Instructions to follow:
Retype the data exactly, from its first line to the line containing "(410, 493) = (245, 248): orange", including both, and skip any picture.

Object position data:
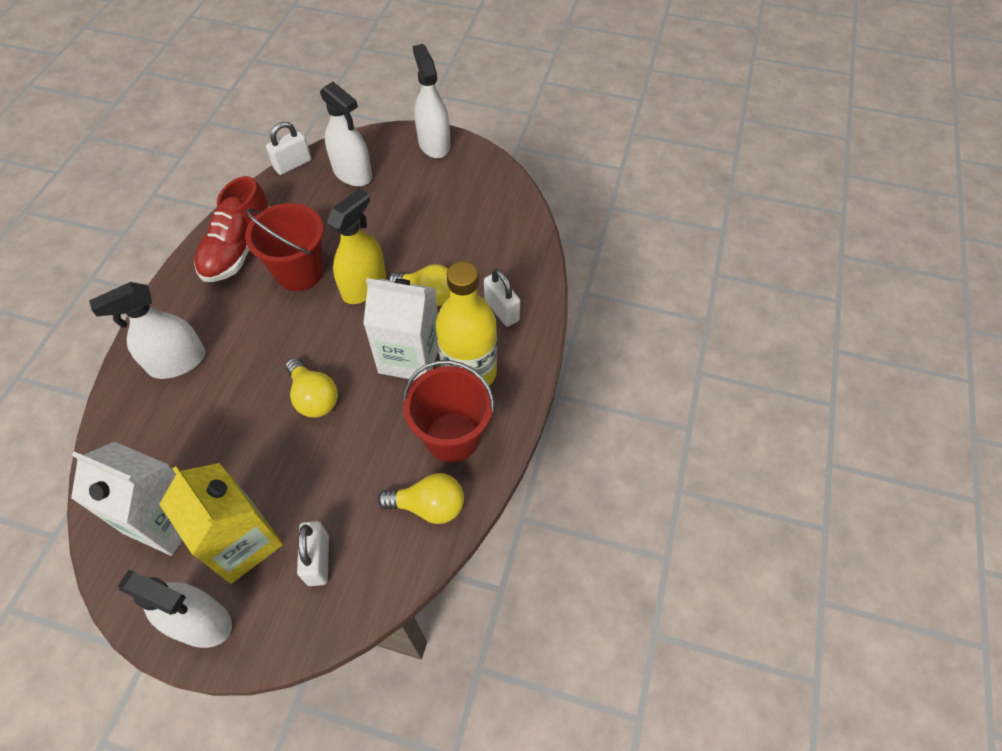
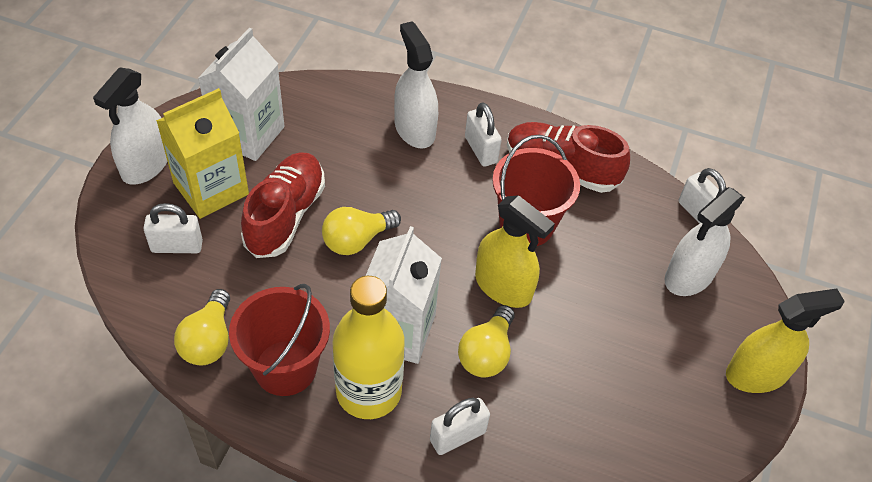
camera: 90 degrees right, 5 degrees down
(210, 307) = (481, 150): none -> white padlock
(282, 463) = (285, 215): none -> red shoe
(434, 144) = (756, 374): white spray bottle -> yellow spray bottle

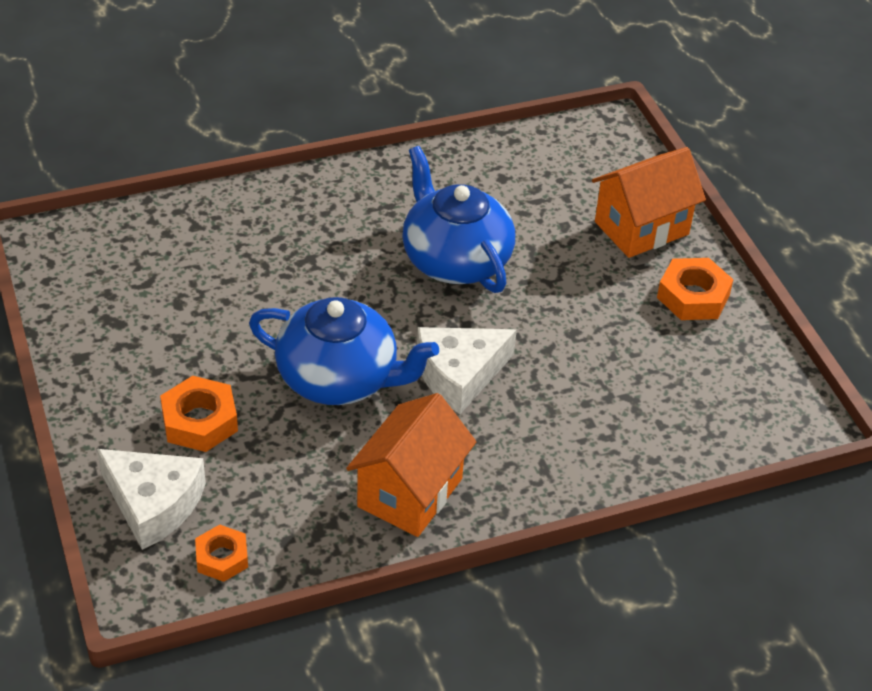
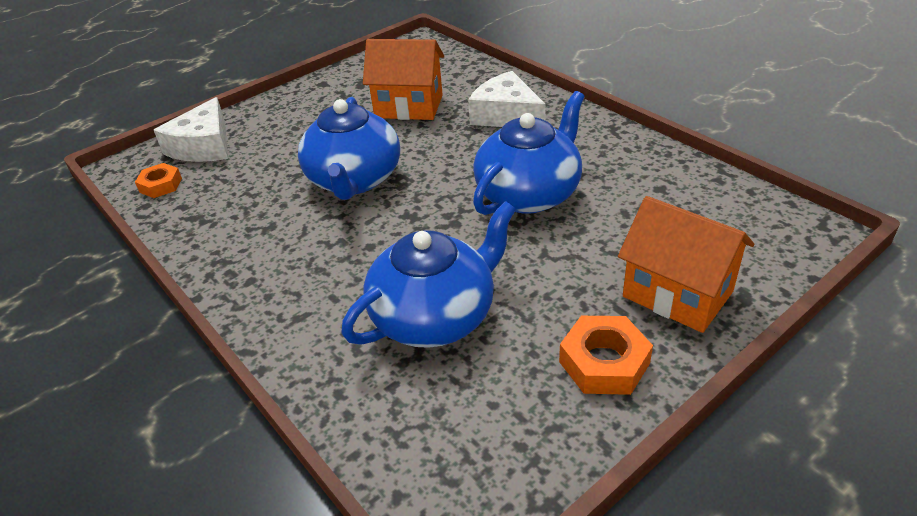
camera: 75 degrees right, 5 degrees down
(199, 421) = (284, 139): orange nut -> none
(410, 493) = (245, 248): orange house -> orange house (409, 106)
(459, 375) = (390, 235): white cheese -> white cheese (506, 115)
(592, 375) = (435, 316): none -> blue teapot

Answer section:
camera: 90 degrees right, 5 degrees down
(210, 307) = (481, 150): none -> white padlock
(282, 463) = (285, 215): none -> red shoe
(434, 144) = (756, 374): white spray bottle -> yellow spray bottle

camera: 75 degrees right, 5 degrees down
(199, 421) = (284, 139): orange nut -> none
(410, 493) = (245, 248): orange house -> orange house (409, 106)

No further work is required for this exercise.